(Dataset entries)
•••

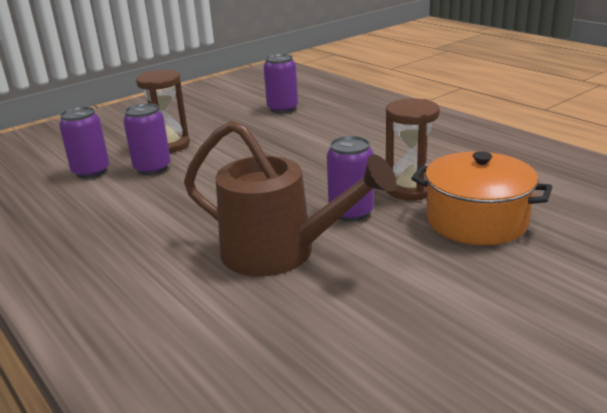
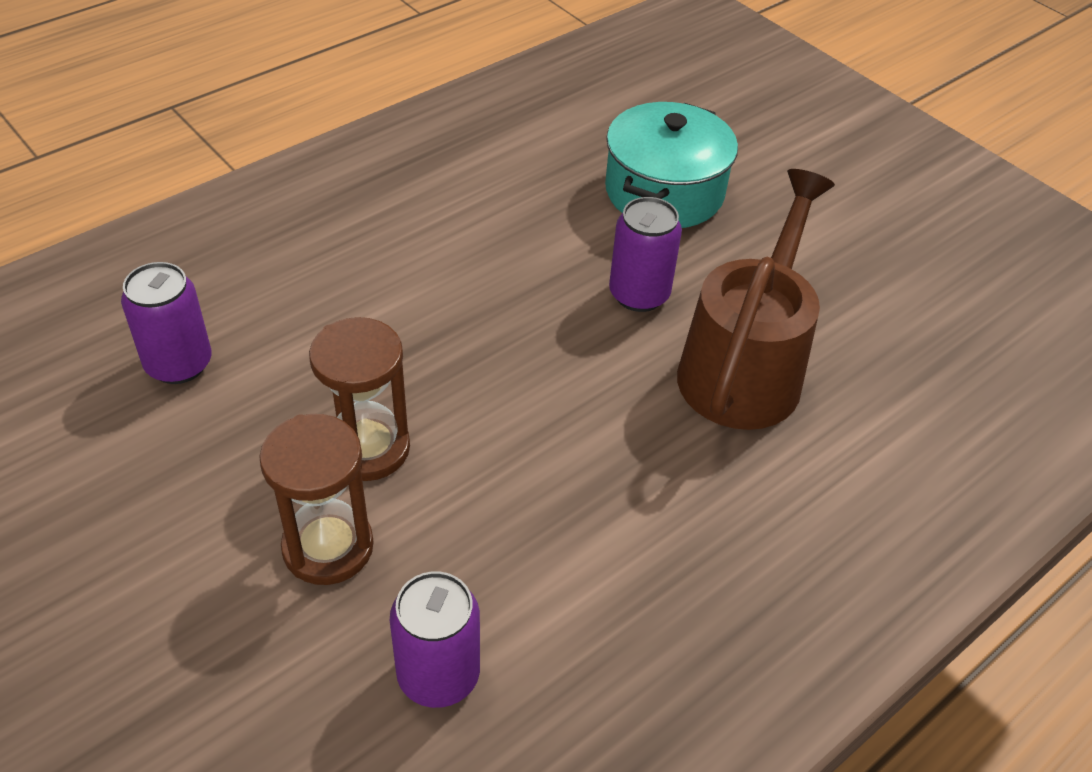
camera: 95 degrees left, 20 degrees up
(152, 168) = (443, 559): purple can -> none
(410, 189) = (575, 233): brown hourglass -> brown hourglass (368, 448)
(476, 221) = (664, 192): orange pot -> turquoise pot

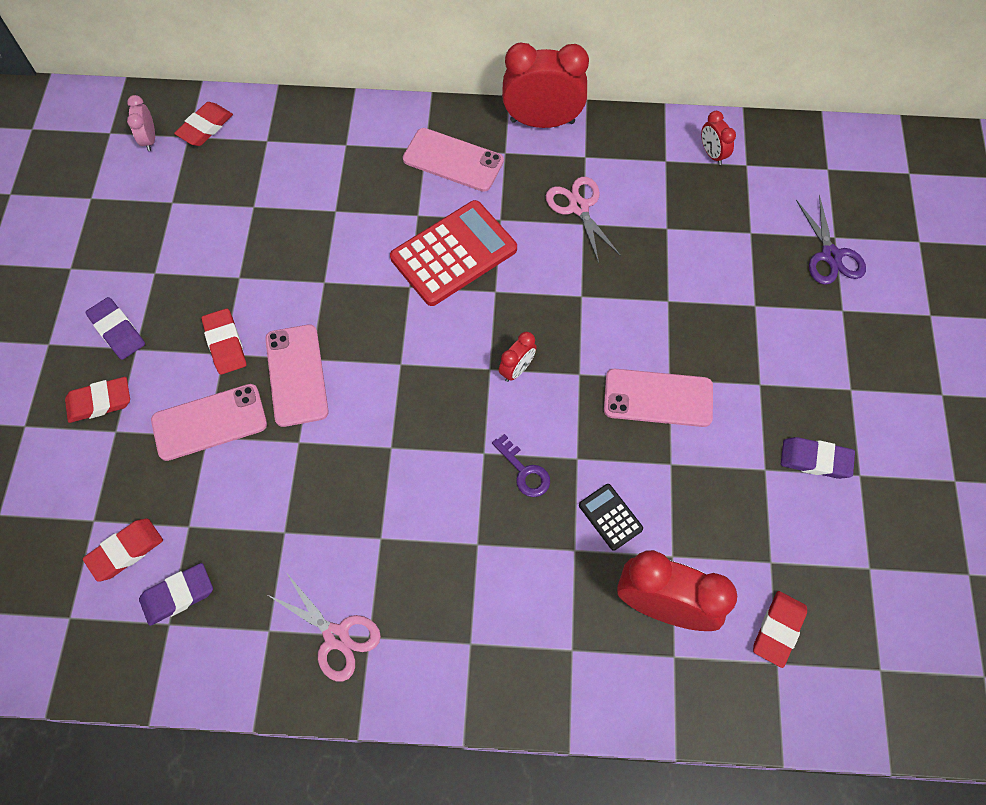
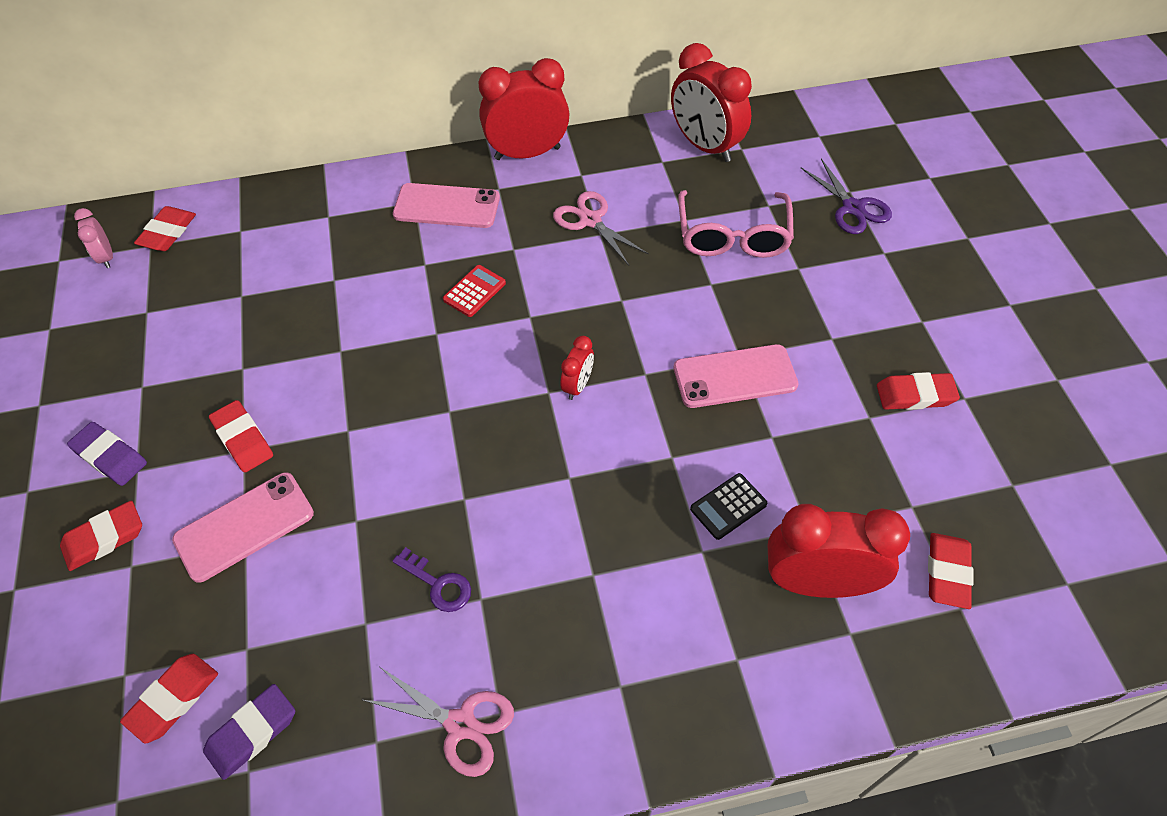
camera: 15 degrees left, 10 degrees down
(297, 375) = (335, 451): pink phone -> none
(454, 254) = (474, 291): red calculator -> red calculator, size x0.47
(524, 471) = (619, 485): purple key -> purple key (438, 584)
(610, 517) = (728, 506): black calculator -> black calculator turned 75 degrees counterclockwise
(705, 257) = (733, 236): none -> pink glasses
(712, 154) = (705, 146): red clock -> red clock, size x2.08
(815, 460) = (915, 395): purple eraser -> red eraser

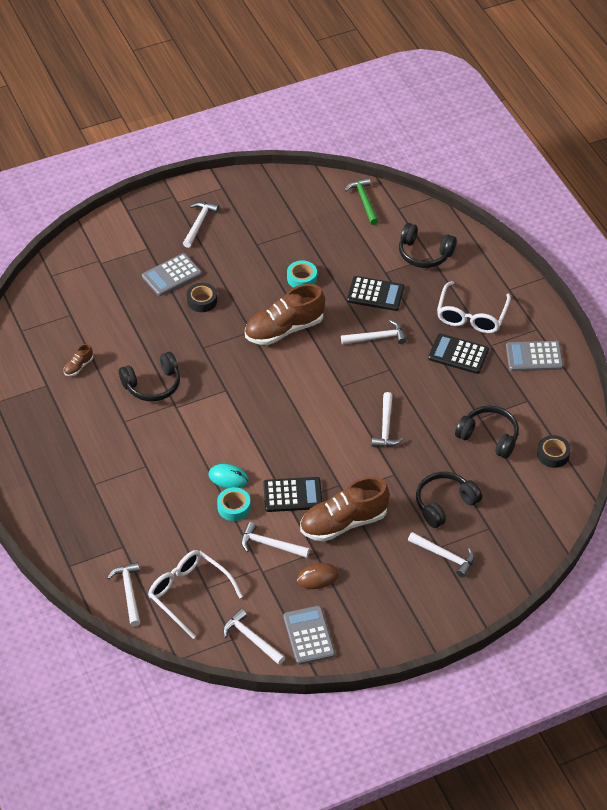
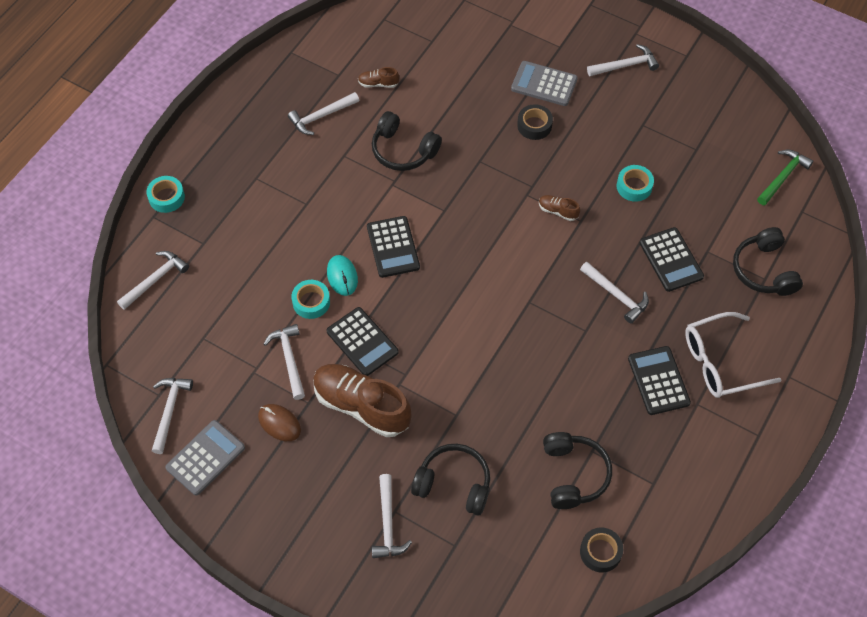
camera: 55 degrees right, 10 degrees up
(59, 548) = (166, 197): none -> turquoise tape
(189, 594) = (186, 327): white glasses -> none
(230, 435) = (393, 247): none -> black calculator
(284, 329) = (558, 211): brown shoe -> brown shoe, size x0.43
(386, 427) = (509, 371): white hammer -> white hammer (321, 116)
(534, 357) = (718, 455): grey calculator -> none

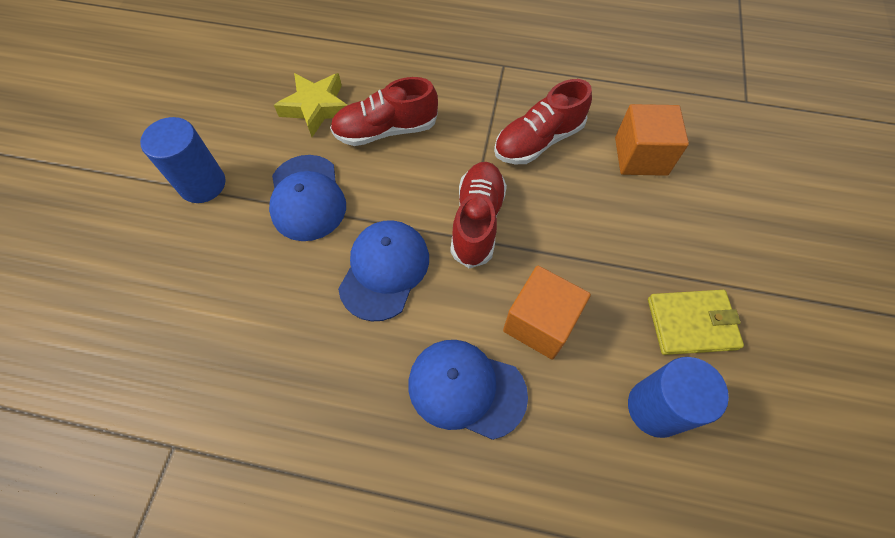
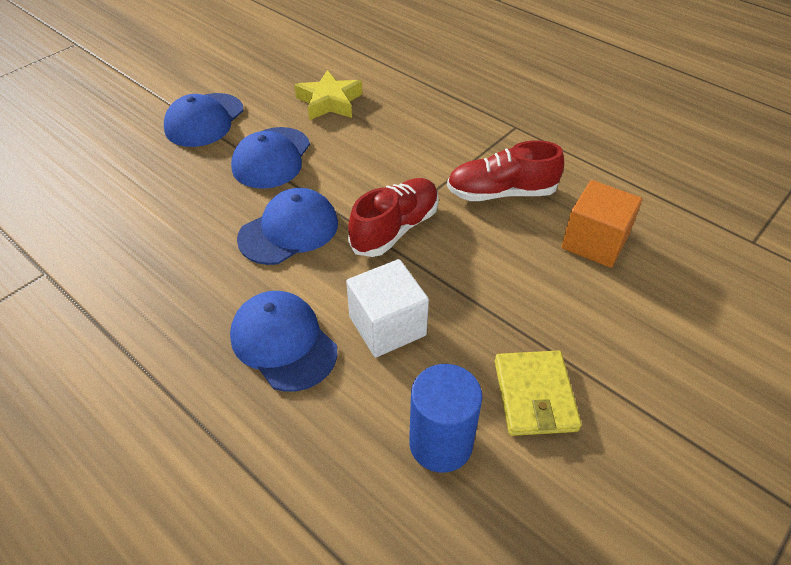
camera: 30 degrees right, 15 degrees down
(202, 184) = (204, 120): blue cylinder -> blue cap
(386, 130) = (372, 136): red shoe -> none
(540, 323) = (387, 326): orange cube -> white cube
(691, 323) = (534, 395): yellow wallet -> yellow wallet turned 60 degrees clockwise

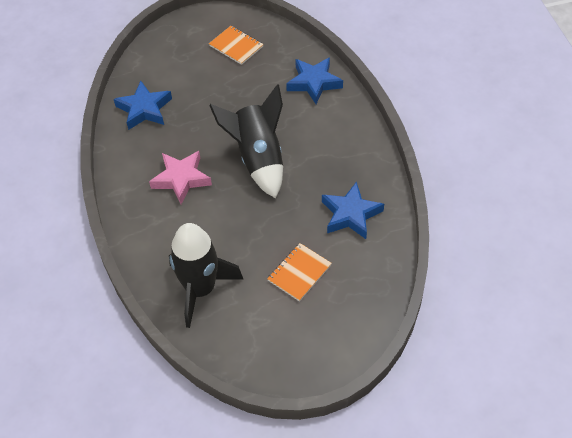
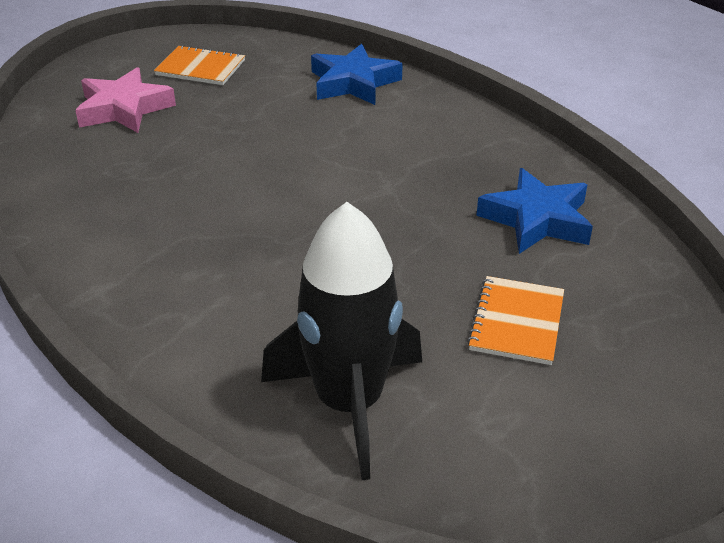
camera: 25 degrees left, 15 degrees down
(144, 109) = (81, 170): blue star -> none
(181, 179) = (205, 245): pink star -> pink star (124, 109)
(258, 158) = (328, 187): black rocket -> none

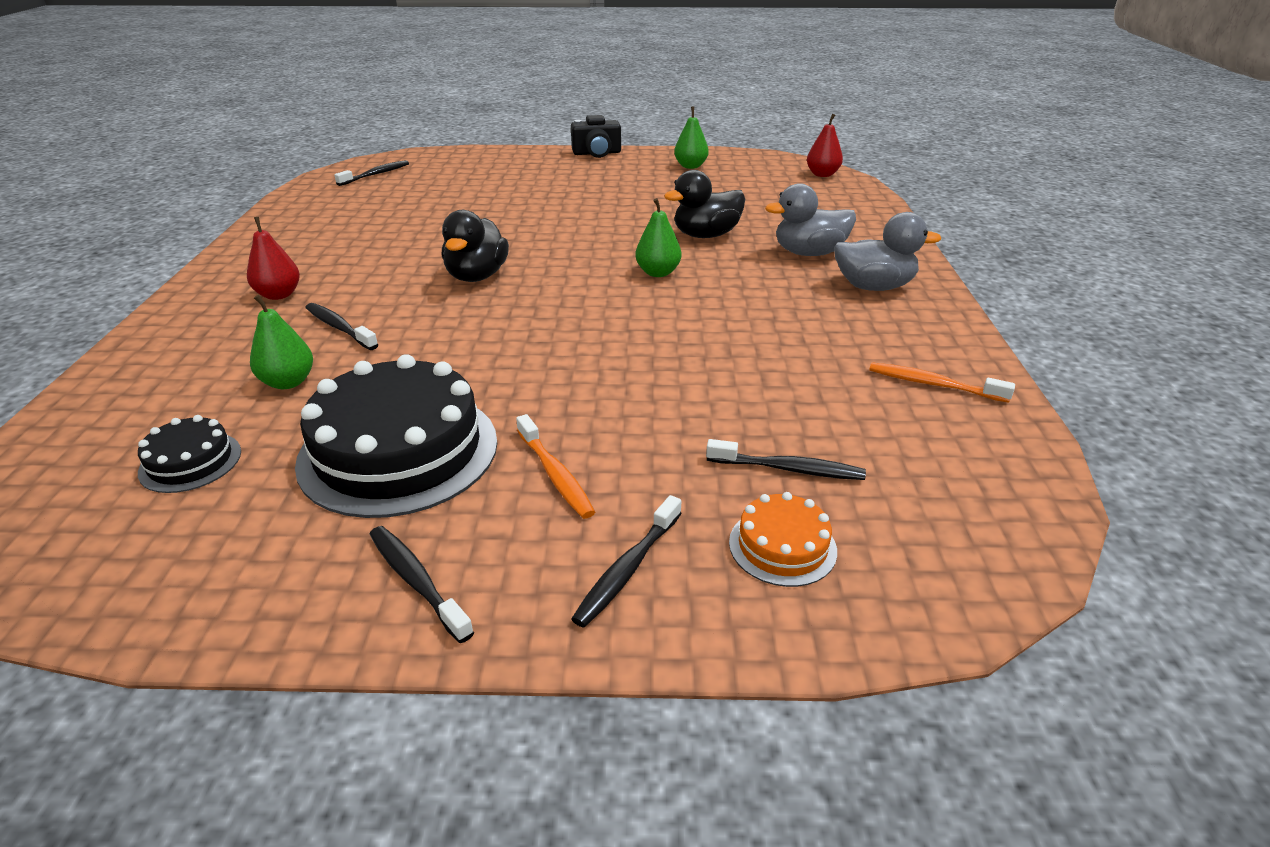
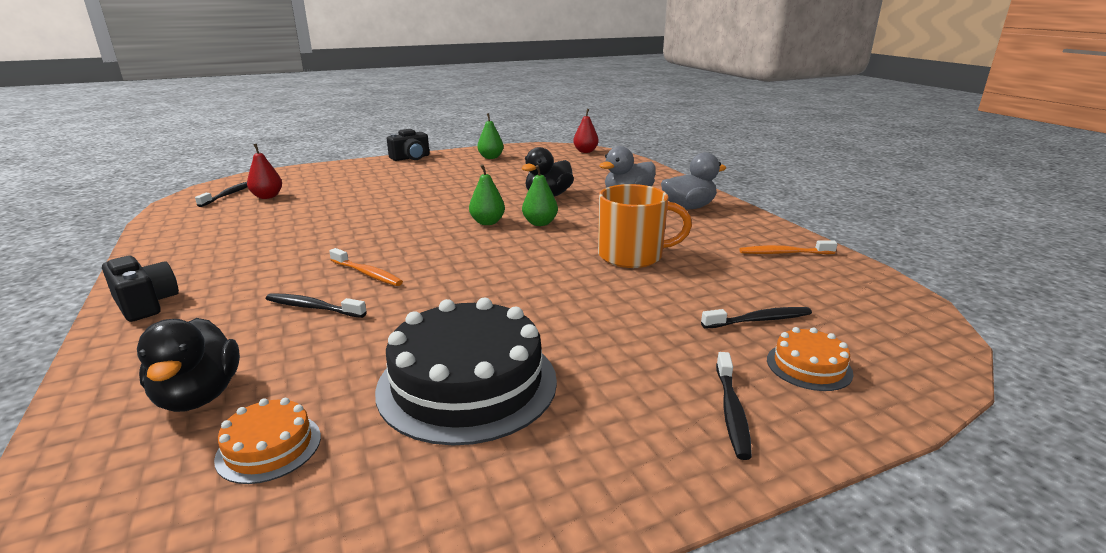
camera: 25 degrees left, 10 degrees down
(190, 462) = (269, 447): black cake -> orange cake
(213, 289) = (145, 304): none -> black camera
(279, 295) = (224, 295): red pear -> red pear (267, 197)
(288, 382) = (306, 358): green pear -> green pear (487, 222)
(416, 581) = (588, 472): black toothbrush -> none
(477, 276) = (400, 249): black duck -> black duck (199, 396)
(555, 475) = (611, 366): orange toothbrush -> orange toothbrush (367, 274)
(723, 342) = (632, 256): none -> orange mug

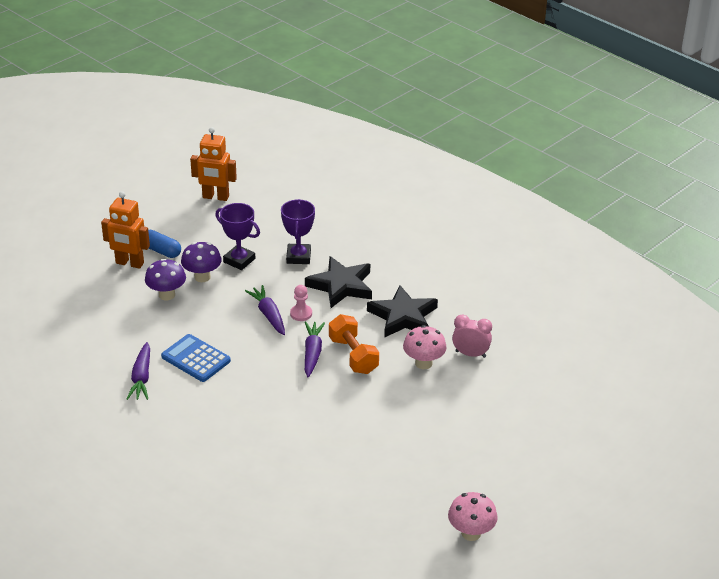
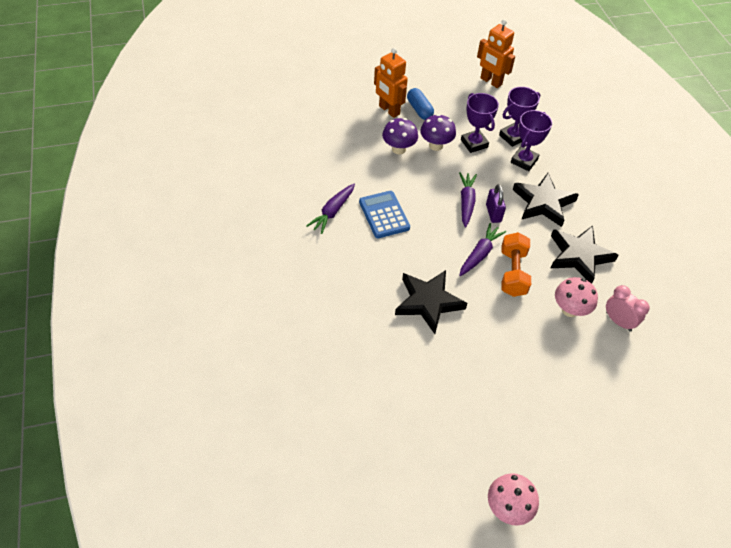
camera: 30 degrees right, 15 degrees up
(273, 240) = (513, 137): none -> purple trophy
(293, 413) = (428, 302): none -> black star
(301, 314) = (493, 213): pink pawn -> purple padlock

•••

• _Problem to solve_
Your answer must be an exact copy of the lines from the start of the entries through the line with "(723, 342) = (632, 256): none -> orange mug", with no pictures.

• _Answer to the problem_
camera: 95 degrees left, 20 degrees up
(152, 168) = (443, 559): purple can -> none
(410, 189) = (575, 233): brown hourglass -> brown hourglass (368, 448)
(476, 221) = (664, 192): orange pot -> turquoise pot

camera: 15 degrees left, 10 degrees down
(297, 375) = (335, 451): pink phone -> none
(454, 254) = (474, 291): red calculator -> red calculator, size x0.47
(524, 471) = (619, 485): purple key -> purple key (438, 584)
(610, 517) = (728, 506): black calculator -> black calculator turned 75 degrees counterclockwise
(705, 257) = (733, 236): none -> pink glasses
(712, 154) = (705, 146): red clock -> red clock, size x2.08
(815, 460) = (915, 395): purple eraser -> red eraser

camera: 55 degrees right, 10 degrees up
(59, 548) = (166, 197): none -> turquoise tape
(189, 594) = (186, 327): white glasses -> none
(230, 435) = (393, 247): none -> black calculator
(284, 329) = (558, 211): brown shoe -> brown shoe, size x0.43
(386, 427) = (509, 371): white hammer -> white hammer (321, 116)
(534, 357) = (718, 455): grey calculator -> none

camera: 30 degrees right, 15 degrees down
(202, 184) = (204, 120): blue cylinder -> blue cap
(386, 130) = (372, 136): red shoe -> none
(540, 323) = (387, 326): orange cube -> white cube
(691, 323) = (534, 395): yellow wallet -> yellow wallet turned 60 degrees clockwise

camera: 25 degrees left, 15 degrees down
(144, 109) = (81, 170): blue star -> none
(181, 179) = (205, 245): pink star -> pink star (124, 109)
(258, 158) = (328, 187): black rocket -> none

camera: 25 degrees left, 10 degrees down
(190, 462) = (269, 447): black cake -> orange cake
(213, 289) = (145, 304): none -> black camera
(279, 295) = (224, 295): red pear -> red pear (267, 197)
(288, 382) = (306, 358): green pear -> green pear (487, 222)
(416, 581) = (588, 472): black toothbrush -> none
(477, 276) = (400, 249): black duck -> black duck (199, 396)
(555, 475) = (611, 366): orange toothbrush -> orange toothbrush (367, 274)
(723, 342) = (632, 256): none -> orange mug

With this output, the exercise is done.